### WORK ITEM
A word-for-word copy of the records below is needed, without the images.

### SOURCE DATA
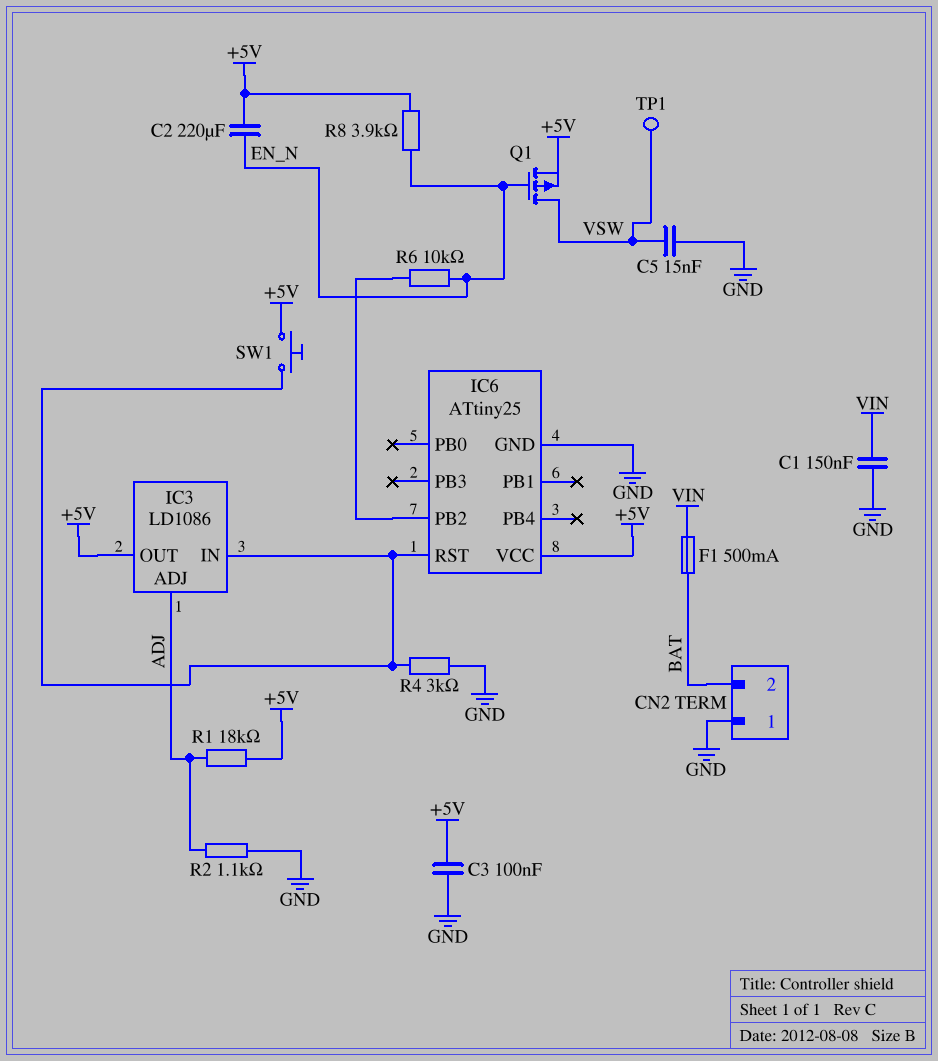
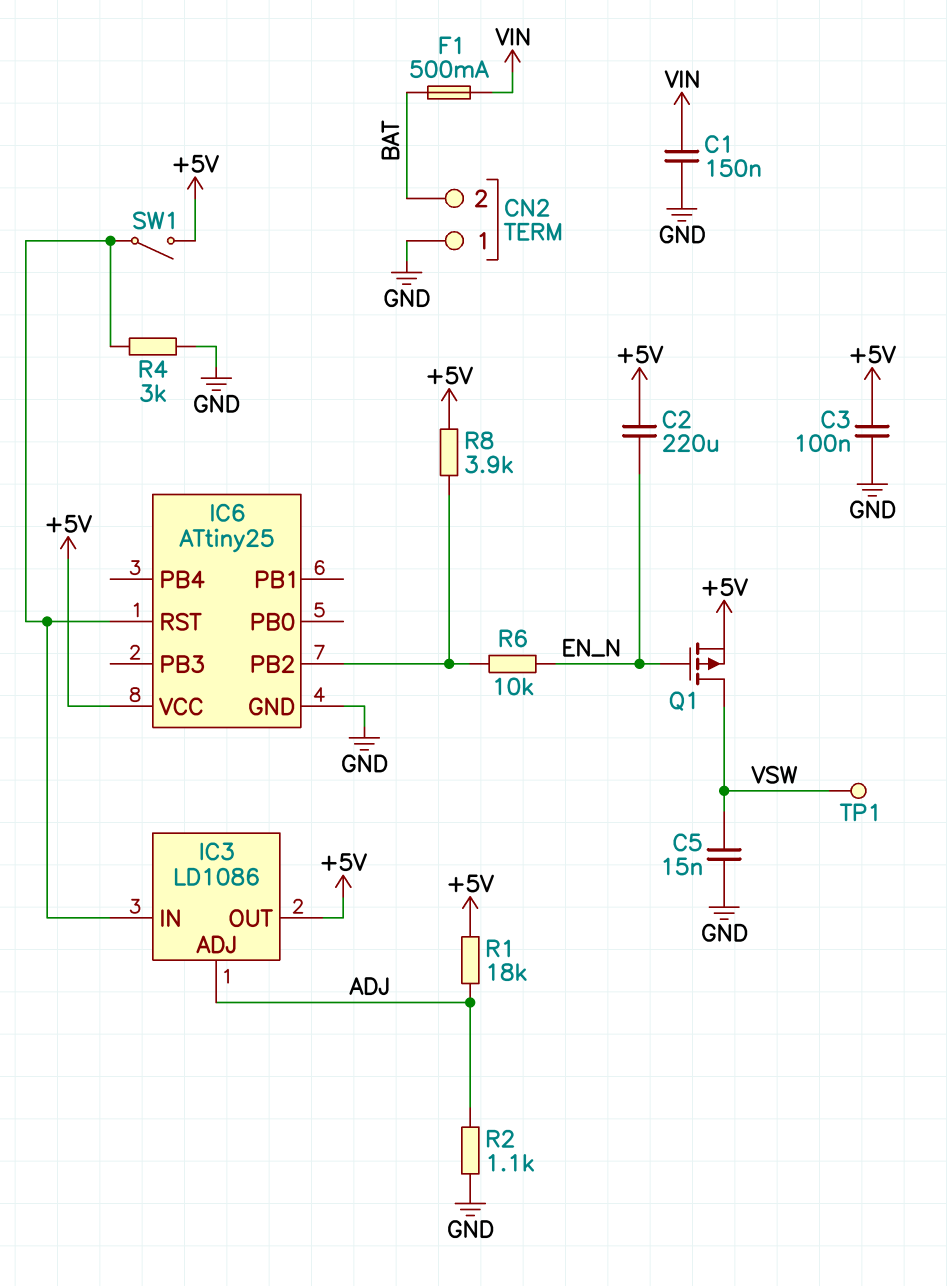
R8: 3.9k (+5V, EN_N) -> 3.9k (+5V, IC6/PB2)
SW1: button (+5V, IC3/IN) -> switch (+5V, IC3/IN)

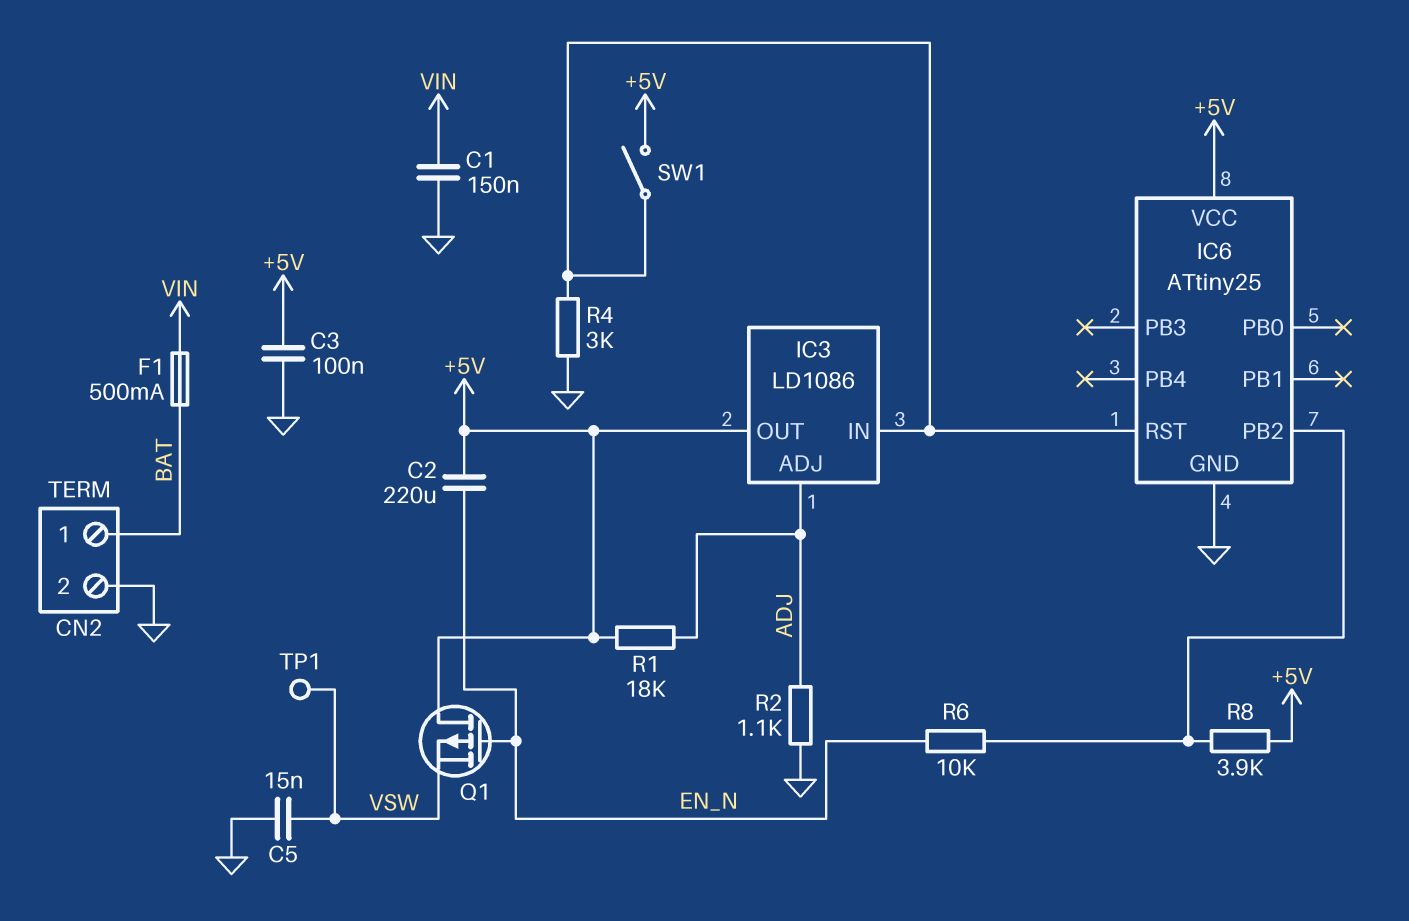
CN2 pin 1: GND -> BAT
CN2 pin 2: BAT -> GND
Q1: PMOS (G EN_N, D VSW, S +5V) -> PMOS (G EN_N, D +5V, S VSW)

### ANSWER FOR THIS EXERCISE
R8: 3.9k (+5V, EN_N) -> 3.9k (+5V, IC6/PB2)
SW1: button (+5V, IC3/IN) -> switch (+5V, IC3/IN)

CN2 pin 1: GND -> BAT
CN2 pin 2: BAT -> GND
Q1: PMOS (G EN_N, D VSW, S +5V) -> PMOS (G EN_N, D +5V, S VSW)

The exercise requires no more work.